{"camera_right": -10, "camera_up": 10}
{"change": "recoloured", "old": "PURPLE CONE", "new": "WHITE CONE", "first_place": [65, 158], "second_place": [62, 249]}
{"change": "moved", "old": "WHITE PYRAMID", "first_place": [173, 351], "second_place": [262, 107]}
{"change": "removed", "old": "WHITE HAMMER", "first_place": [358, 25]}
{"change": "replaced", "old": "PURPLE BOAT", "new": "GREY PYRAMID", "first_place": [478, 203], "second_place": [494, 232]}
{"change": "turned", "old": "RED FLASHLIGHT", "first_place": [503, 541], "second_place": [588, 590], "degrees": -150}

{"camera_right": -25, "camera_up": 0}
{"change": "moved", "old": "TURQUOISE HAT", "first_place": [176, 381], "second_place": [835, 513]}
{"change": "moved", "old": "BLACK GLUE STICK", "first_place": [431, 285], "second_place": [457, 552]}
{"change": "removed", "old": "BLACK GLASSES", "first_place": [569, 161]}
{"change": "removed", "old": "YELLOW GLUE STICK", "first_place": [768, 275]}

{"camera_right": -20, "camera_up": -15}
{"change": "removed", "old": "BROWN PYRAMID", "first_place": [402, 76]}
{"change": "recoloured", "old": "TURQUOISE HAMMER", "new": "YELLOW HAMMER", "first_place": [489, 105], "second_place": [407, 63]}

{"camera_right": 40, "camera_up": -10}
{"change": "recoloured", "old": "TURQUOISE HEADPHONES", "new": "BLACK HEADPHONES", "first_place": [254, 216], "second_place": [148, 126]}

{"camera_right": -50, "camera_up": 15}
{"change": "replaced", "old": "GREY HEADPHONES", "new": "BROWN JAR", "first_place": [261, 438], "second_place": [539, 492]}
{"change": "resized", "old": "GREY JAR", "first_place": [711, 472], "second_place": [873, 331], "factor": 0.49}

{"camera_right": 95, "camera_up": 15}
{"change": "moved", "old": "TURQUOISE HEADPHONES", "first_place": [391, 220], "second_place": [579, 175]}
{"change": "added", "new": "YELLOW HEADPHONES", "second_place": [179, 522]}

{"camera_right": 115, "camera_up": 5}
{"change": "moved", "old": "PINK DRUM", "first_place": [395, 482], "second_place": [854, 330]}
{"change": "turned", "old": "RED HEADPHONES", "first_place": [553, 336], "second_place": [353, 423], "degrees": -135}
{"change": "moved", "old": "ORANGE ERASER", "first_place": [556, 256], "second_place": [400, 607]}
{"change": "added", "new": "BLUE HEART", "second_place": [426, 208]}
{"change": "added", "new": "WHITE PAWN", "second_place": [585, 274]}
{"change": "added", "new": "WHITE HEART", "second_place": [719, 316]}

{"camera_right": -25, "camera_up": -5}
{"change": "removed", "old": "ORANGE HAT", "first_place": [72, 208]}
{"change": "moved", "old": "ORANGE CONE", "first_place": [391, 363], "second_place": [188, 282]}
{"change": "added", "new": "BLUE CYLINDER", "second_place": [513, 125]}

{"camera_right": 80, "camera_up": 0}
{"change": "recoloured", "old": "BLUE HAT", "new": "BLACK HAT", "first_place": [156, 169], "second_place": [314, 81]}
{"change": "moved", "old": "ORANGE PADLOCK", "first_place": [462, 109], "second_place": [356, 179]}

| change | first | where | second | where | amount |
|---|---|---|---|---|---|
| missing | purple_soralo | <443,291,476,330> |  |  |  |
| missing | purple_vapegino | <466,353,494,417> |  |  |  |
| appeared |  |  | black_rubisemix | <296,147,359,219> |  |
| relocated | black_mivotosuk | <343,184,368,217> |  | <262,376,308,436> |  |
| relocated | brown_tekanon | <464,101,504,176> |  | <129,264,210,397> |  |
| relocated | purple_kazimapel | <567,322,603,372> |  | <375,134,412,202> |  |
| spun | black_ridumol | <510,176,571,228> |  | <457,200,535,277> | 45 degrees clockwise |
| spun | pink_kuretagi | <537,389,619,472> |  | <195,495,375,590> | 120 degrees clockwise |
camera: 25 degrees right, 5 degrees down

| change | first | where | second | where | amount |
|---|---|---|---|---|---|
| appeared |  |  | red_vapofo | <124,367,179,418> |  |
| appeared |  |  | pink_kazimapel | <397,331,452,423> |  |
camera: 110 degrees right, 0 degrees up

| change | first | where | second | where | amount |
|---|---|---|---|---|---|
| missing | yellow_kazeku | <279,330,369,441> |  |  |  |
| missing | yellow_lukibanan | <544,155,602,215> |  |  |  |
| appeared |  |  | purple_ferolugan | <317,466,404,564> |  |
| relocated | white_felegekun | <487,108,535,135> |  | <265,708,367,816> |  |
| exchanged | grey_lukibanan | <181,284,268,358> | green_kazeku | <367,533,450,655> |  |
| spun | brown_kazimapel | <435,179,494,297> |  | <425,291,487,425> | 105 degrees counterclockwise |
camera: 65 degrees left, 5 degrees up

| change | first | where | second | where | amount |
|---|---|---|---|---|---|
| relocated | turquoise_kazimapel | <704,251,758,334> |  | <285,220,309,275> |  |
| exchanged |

::::

*TASK PROMPT*. Write out each entry again, word for word.

*ANSWER FOR THE TASK*.
{"camera_right": -10, "camera_up": 10}
{"change": "recoloured", "old": "PURPLE CONE", "new": "WHITE CONE", "first_place": [65, 158], "second_place": [62, 249]}
{"change": "moved", "old": "WHITE PYRAMID", "first_place": [173, 351], "second_place": [262, 107]}
{"change": "removed", "old": "WHITE HAMMER", "first_place": [358, 25]}
{"change": "replaced", "old": "PURPLE BOAT", "new": "GREY PYRAMID", "first_place": [478, 203], "second_place": [494, 232]}
{"change": "turned", "old": "RED FLASHLIGHT", "first_place": [503, 541], "second_place": [588, 590], "degrees": -150}

{"camera_right": -25, "camera_up": 0}
{"change": "moved", "old": "TURQUOISE HAT", "first_place": [176, 381], "second_place": [835, 513]}
{"change": "moved", "old": "BLACK GLUE STICK", "first_place": [431, 285], "second_place": [457, 552]}
{"change": "removed", "old": "BLACK GLASSES", "first_place": [569, 161]}
{"change": "removed", "old": "YELLOW GLUE STICK", "first_place": [768, 275]}

{"camera_right": -20, "camera_up": -15}
{"change": "removed", "old": "BROWN PYRAMID", "first_place": [402, 76]}
{"change": "recoloured", "old": "TURQUOISE HAMMER", "new": "YELLOW HAMMER", "first_place": [489, 105], "second_place": [407, 63]}

{"camera_right": 40, "camera_up": -10}
{"change": "recoloured", "old": "TURQUOISE HEADPHONES", "new": "BLACK HEADPHONES", "first_place": [254, 216], "second_place": [148, 126]}

{"camera_right": -50, "camera_up": 15}
{"change": "replaced", "old": "GREY HEADPHONES", "new": "BROWN JAR", "first_place": [261, 438], "second_place": [539, 492]}
{"change": "resized", "old": "GREY JAR", "first_place": [711, 472], "second_place": [873, 331], "factor": 0.49}

{"camera_right": 95, "camera_up": 15}
{"change": "moved", "old": "TURQUOISE HEADPHONES", "first_place": [391, 220], "second_place": [579, 175]}
{"change": "added", "new": "YELLOW HEADPHONES", "second_place": [179, 522]}

{"camera_right": 115, "camera_up": 5}
{"change": "moved", "old": "PINK DRUM", "first_place": [395, 482], "second_place": [854, 330]}
{"change": "turned", "old": "RED HEADPHONES", "first_place": [553, 336], "second_place": [353, 423], "degrees": -135}
{"change": "moved", "old": "ORANGE ERASER", "first_place": [556, 256], "second_place": [400, 607]}
{"change": "added", "new": "BLUE HEART", "second_place": [426, 208]}
{"change": "added", "new": "WHITE PAWN", "second_place": [585, 274]}
{"change": "added", "new": "WHITE HEART", "second_place": [719, 316]}

{"camera_right": -25, "camera_up": -5}
{"change": "removed", "old": "ORANGE HAT", "first_place": [72, 208]}
{"change": "moved", "old": "ORANGE CONE", "first_place": [391, 363], "second_place": [188, 282]}
{"change": "added", "new": "BLUE CYLINDER", "second_place": [513, 125]}

{"camera_right": 80, "camera_up": 0}
{"change": "recoloured", "old": "BLUE HAT", "new": "BLACK HAT", "first_place": [156, 169], "second_place": [314, 81]}
{"change": "moved", "old": "ORANGE PADLOCK", "first_place": [462, 109], "second_place": [356, 179]}

| change | first | where | second | where | amount |
|---|---|---|---|---|---|
| missing | purple_soralo | <443,291,476,330> |  |  |  |
| missing | purple_vapegino | <466,353,494,417> |  |  |  |
| appeared |  |  | black_rubisemix | <296,147,359,219> |  |
| relocated | black_mivotosuk | <343,184,368,217> |  | <262,376,308,436> |  |
| relocated | brown_tekanon | <464,101,504,176> |  | <129,264,210,397> |  |
| relocated | purple_kazimapel | <567,322,603,372> |  | <375,134,412,202> |  |
| spun | black_ridumol | <510,176,571,228> |  | <457,200,535,277> | 45 degrees clockwise |
| spun | pink_kuretagi | <537,389,619,472> |  | <195,495,375,590> | 120 degrees clockwise |
camera: 25 degrees right, 5 degrees down

| change | first | where | second | where | amount |
|---|---|---|---|---|---|
| appeared |  |  | red_vapofo | <124,367,179,418> |  |
| appeared |  |  | pink_kazimapel | <397,331,452,423> |  |
camera: 110 degrees right, 0 degrees up

| change | first | where | second | where | amount |
|---|---|---|---|---|---|
| missing | yellow_kazeku | <279,330,369,441> |  |  |  |
| missing | yellow_lukibanan | <544,155,602,215> |  |  |  |
| appeared |  |  | purple_ferolugan | <317,466,404,564> |  |
| relocated | white_felegekun | <487,108,535,135> |  | <265,708,367,816> |  |
| exchanged | grey_lukibanan | <181,284,268,358> | green_kazeku | <367,533,450,655> |  |
| spun | brown_kazimapel | <435,179,494,297> |  | <425,291,487,425> | 105 degrees counterclockwise |
camera: 65 degrees left, 5 degrees up

| change | first | where | second | where | amount |
|---|---|---|---|---|---|
| relocated | turquoise_kazimapel | <704,251,758,334> |  | <285,220,309,275> |  |
| exchanged |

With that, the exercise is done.